TO DO -> Retype, without alteration, each line from the line containing "Find anything that looks like 'carcinoma'." to the final line of the records.

[BEGIN DATA TO PROCESS]

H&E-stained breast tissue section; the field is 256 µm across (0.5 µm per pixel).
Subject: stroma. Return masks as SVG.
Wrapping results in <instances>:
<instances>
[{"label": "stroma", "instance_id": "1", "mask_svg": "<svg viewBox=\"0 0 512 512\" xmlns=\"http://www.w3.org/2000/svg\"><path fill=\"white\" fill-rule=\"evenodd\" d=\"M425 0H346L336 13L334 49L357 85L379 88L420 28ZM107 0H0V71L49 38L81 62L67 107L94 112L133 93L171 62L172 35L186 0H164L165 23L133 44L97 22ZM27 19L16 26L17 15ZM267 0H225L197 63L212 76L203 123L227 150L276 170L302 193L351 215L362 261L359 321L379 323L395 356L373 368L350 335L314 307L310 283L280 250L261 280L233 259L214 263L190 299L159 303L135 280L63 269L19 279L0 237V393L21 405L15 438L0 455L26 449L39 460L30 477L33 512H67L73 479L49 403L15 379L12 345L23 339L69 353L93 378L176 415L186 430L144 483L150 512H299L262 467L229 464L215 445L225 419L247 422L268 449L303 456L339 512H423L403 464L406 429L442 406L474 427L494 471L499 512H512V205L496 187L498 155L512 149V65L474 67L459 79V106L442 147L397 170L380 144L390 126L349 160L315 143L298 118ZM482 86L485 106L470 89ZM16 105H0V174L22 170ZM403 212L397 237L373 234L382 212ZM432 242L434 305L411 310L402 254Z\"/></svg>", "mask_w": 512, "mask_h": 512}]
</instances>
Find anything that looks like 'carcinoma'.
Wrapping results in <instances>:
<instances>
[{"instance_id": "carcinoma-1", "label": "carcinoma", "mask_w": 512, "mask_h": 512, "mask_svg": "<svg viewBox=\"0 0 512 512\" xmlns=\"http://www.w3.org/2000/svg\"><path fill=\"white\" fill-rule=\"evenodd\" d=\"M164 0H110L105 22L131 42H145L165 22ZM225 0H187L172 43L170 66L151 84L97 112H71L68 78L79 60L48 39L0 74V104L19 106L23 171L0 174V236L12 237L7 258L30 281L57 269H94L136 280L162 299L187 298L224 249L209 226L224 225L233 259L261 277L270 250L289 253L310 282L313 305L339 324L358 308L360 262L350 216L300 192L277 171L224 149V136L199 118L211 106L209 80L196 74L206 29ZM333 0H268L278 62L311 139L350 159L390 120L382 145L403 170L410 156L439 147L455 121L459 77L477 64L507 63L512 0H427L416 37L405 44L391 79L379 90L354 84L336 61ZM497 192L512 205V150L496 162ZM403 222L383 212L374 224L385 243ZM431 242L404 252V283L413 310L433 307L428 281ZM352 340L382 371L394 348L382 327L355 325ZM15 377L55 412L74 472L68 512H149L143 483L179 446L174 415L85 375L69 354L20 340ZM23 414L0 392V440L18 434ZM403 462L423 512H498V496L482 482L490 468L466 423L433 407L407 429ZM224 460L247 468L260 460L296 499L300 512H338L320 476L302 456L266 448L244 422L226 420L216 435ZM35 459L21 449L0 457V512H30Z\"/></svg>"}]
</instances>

[END DATA TO PROCESS]

EXERCISE ANSWER ->
Find anything that looks like 'carcinoma'.
Wrapping results in <instances>:
<instances>
[{"instance_id": "carcinoma-1", "label": "carcinoma", "mask_w": 512, "mask_h": 512, "mask_svg": "<svg viewBox=\"0 0 512 512\" xmlns=\"http://www.w3.org/2000/svg\"><path fill=\"white\" fill-rule=\"evenodd\" d=\"M164 0H110L105 22L131 42H145L165 22ZM225 0H187L172 43L170 66L151 84L97 112H71L68 78L79 60L48 39L0 74V104L19 106L23 171L0 174V236L12 237L7 258L30 281L57 269H94L136 280L162 299L187 298L224 249L209 226L224 225L233 259L261 277L270 250L289 253L310 282L313 305L339 324L358 308L360 262L350 216L300 192L277 171L224 149V136L199 118L211 106L209 80L196 74L206 29ZM333 0H268L278 62L311 139L350 159L390 120L382 145L403 170L410 156L439 147L455 121L459 77L477 64L507 63L512 0H427L416 37L405 44L391 79L379 90L354 84L336 61ZM497 192L512 205V150L496 162ZM403 222L383 212L374 224L385 243ZM431 242L404 252V283L413 310L433 307L428 281ZM352 340L382 371L394 348L382 327L355 325ZM15 377L55 412L74 472L68 512H149L143 483L179 446L174 415L85 375L69 354L20 340ZM23 414L0 392V440L18 434ZM403 462L423 512H498V496L482 482L490 468L466 423L433 407L407 429ZM224 460L247 468L260 460L296 499L300 512H338L320 476L302 456L266 448L244 422L226 420L216 435ZM35 459L21 449L0 457V512H30Z\"/></svg>"}]
</instances>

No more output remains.